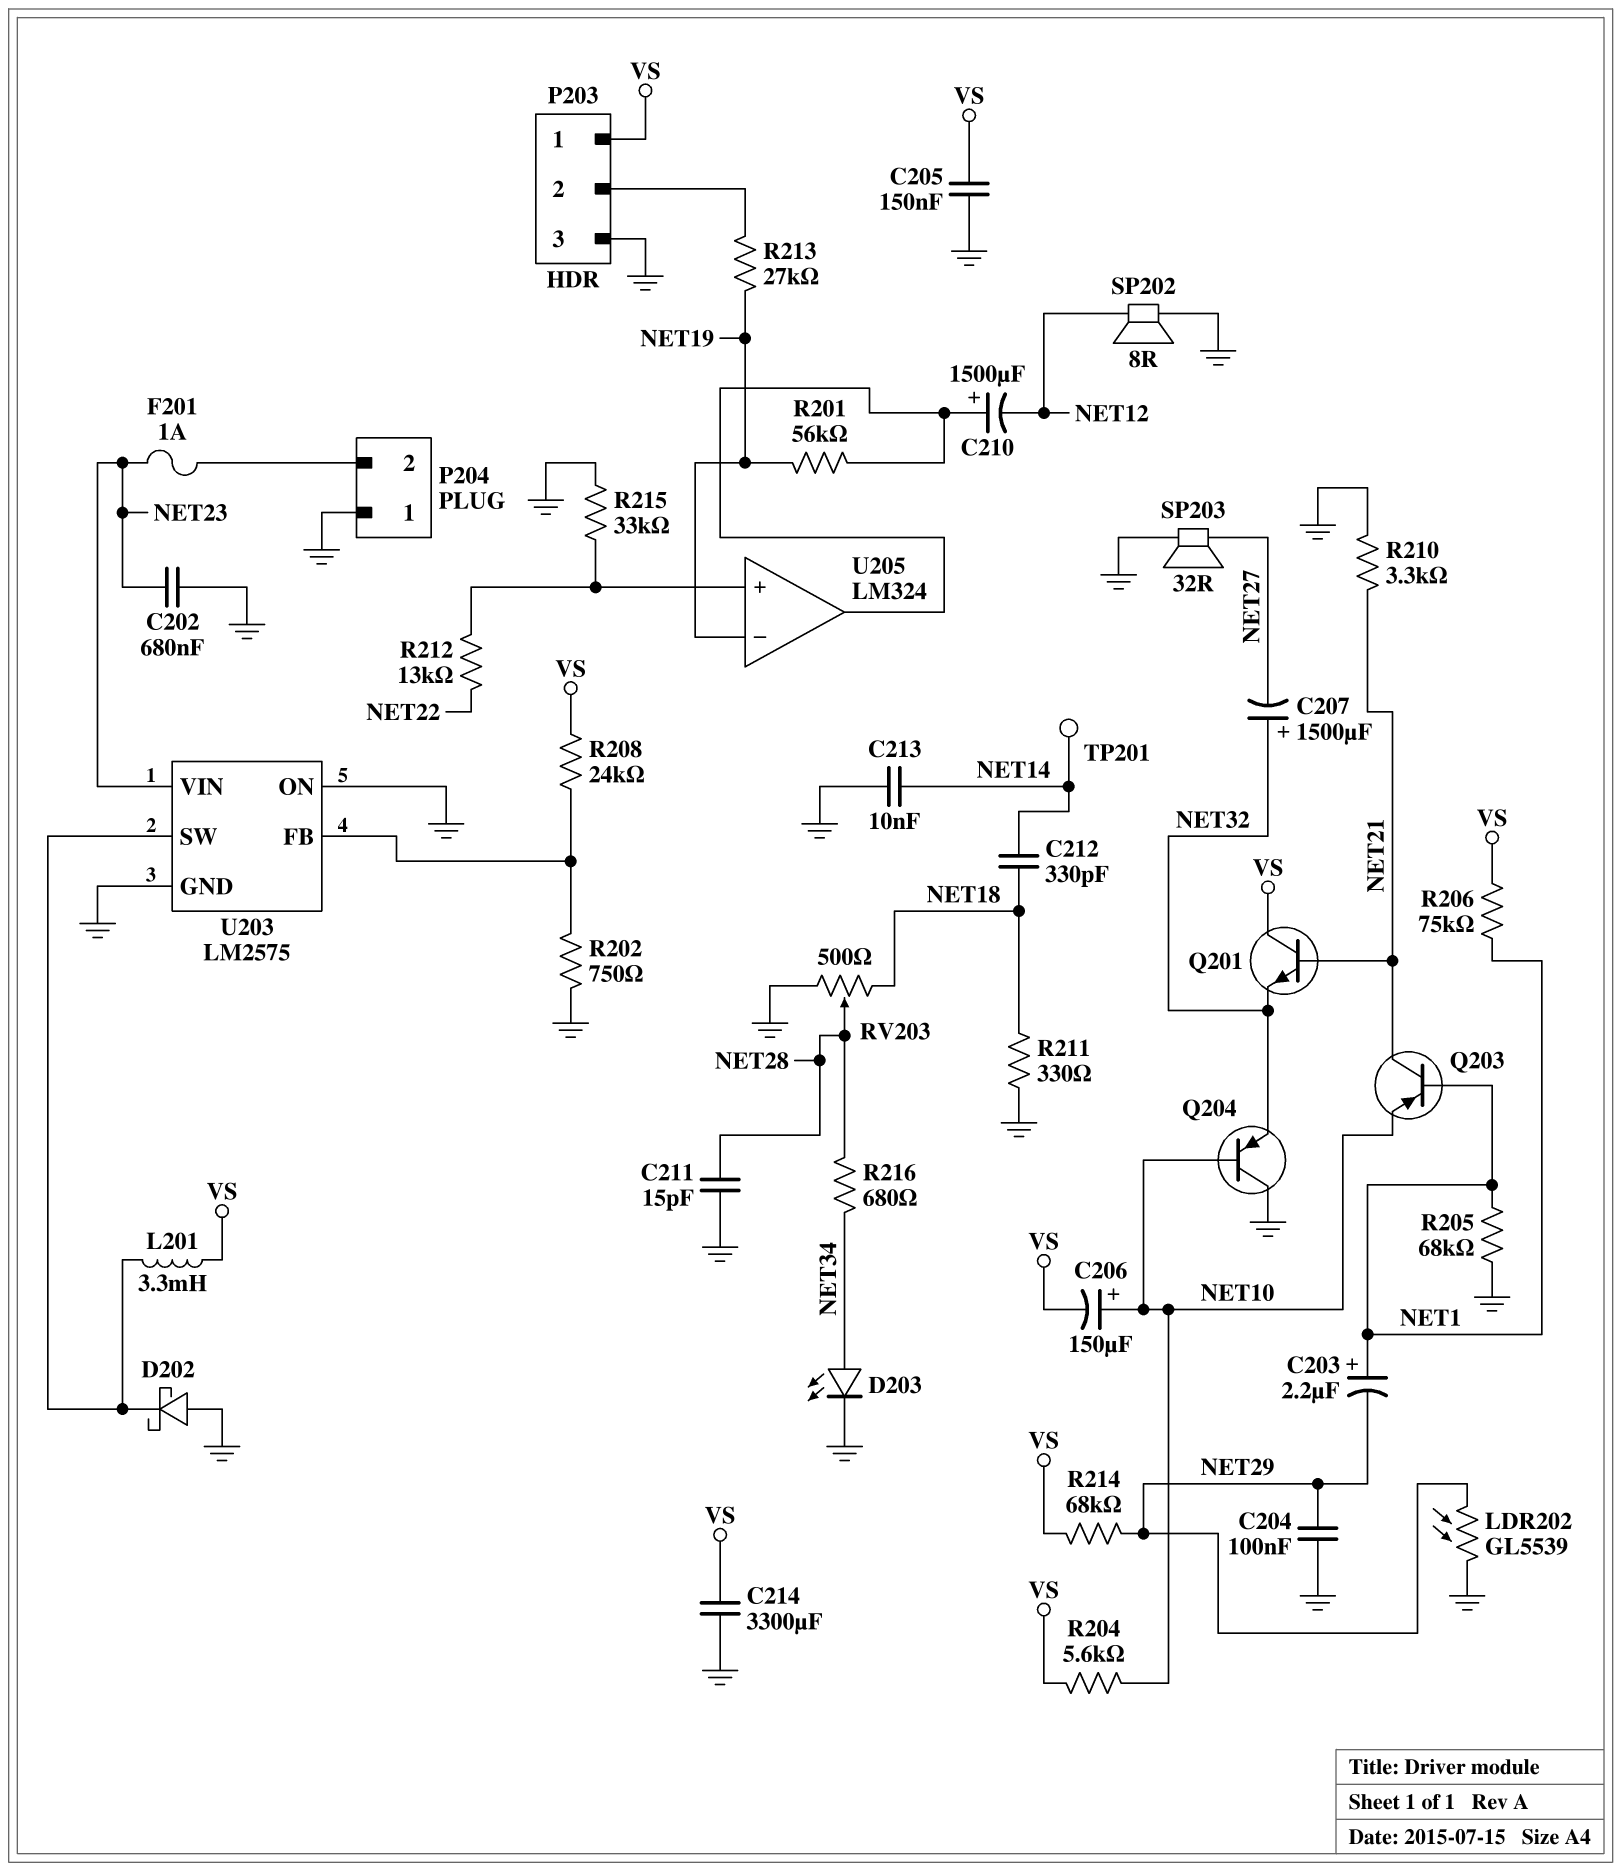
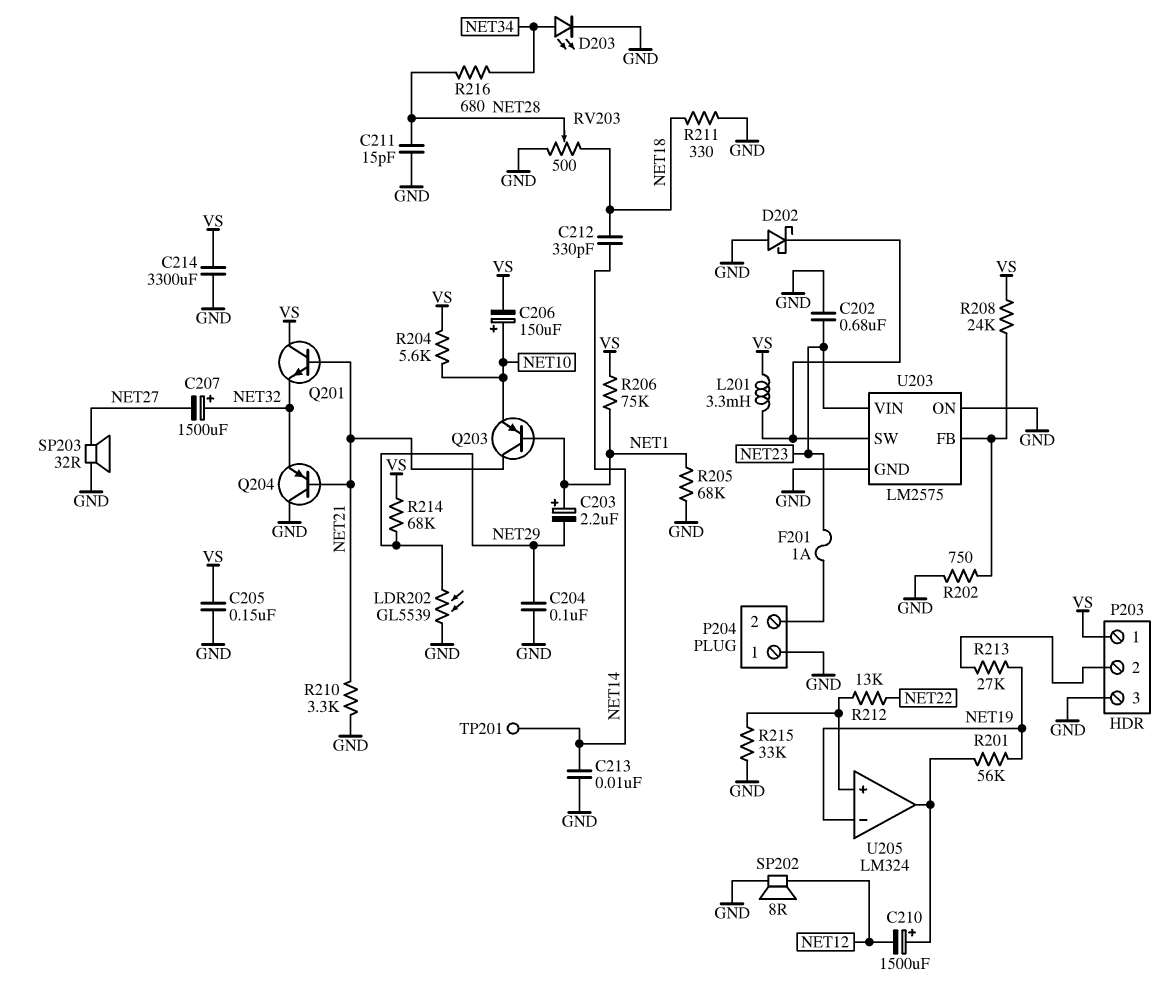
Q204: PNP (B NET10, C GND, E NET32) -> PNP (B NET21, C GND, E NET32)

***

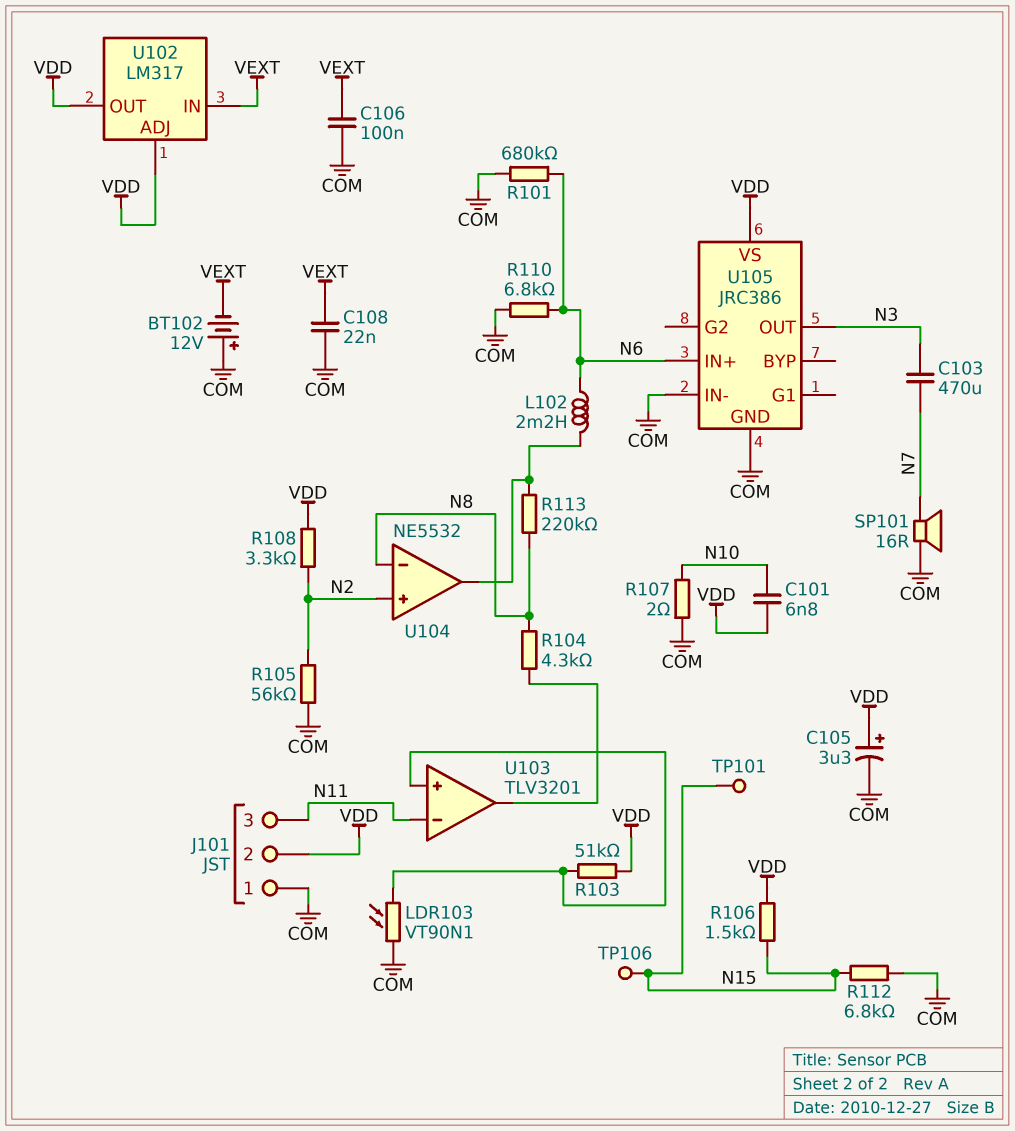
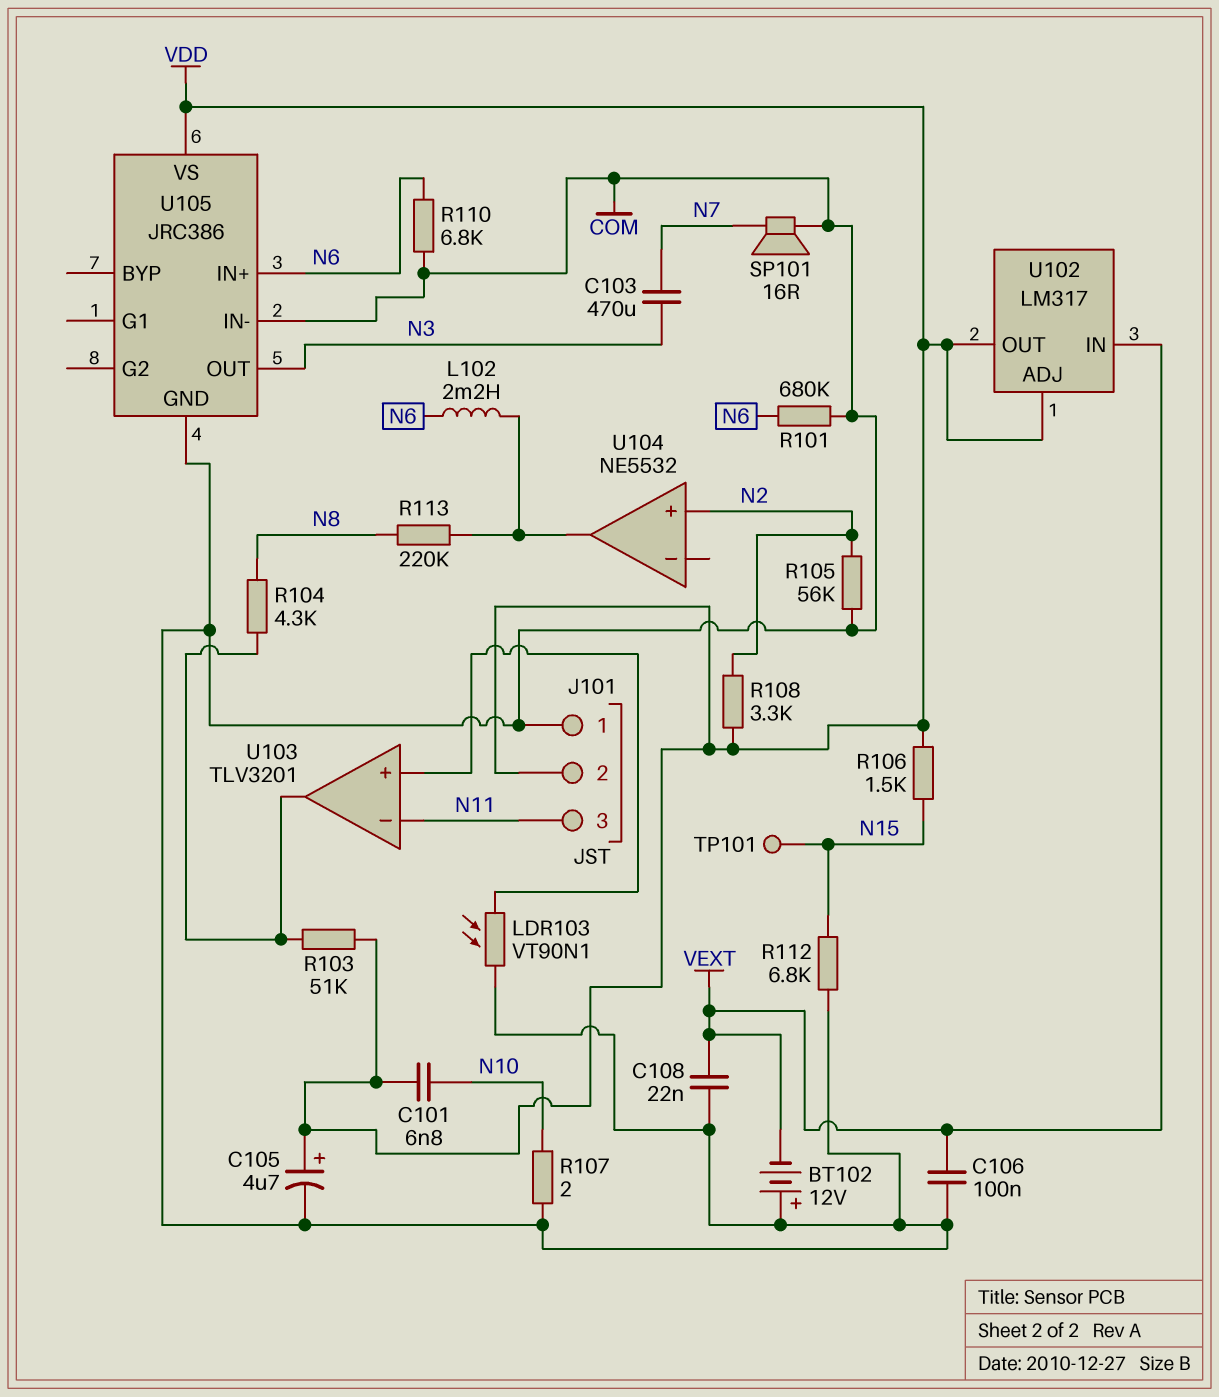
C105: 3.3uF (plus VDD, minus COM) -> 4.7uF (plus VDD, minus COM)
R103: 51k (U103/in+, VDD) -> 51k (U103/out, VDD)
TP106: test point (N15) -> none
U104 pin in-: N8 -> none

***

Exercise details: Go to the line in the material above that contains "R103: 51k (U103/in+, VDD)" and copy exactly from there through the line that contains "U104 pin in-: N8 -> none", stopping after it.

Result of this exercise:
R103: 51k (U103/in+, VDD) -> 51k (U103/out, VDD)
TP106: test point (N15) -> none
U104 pin in-: N8 -> none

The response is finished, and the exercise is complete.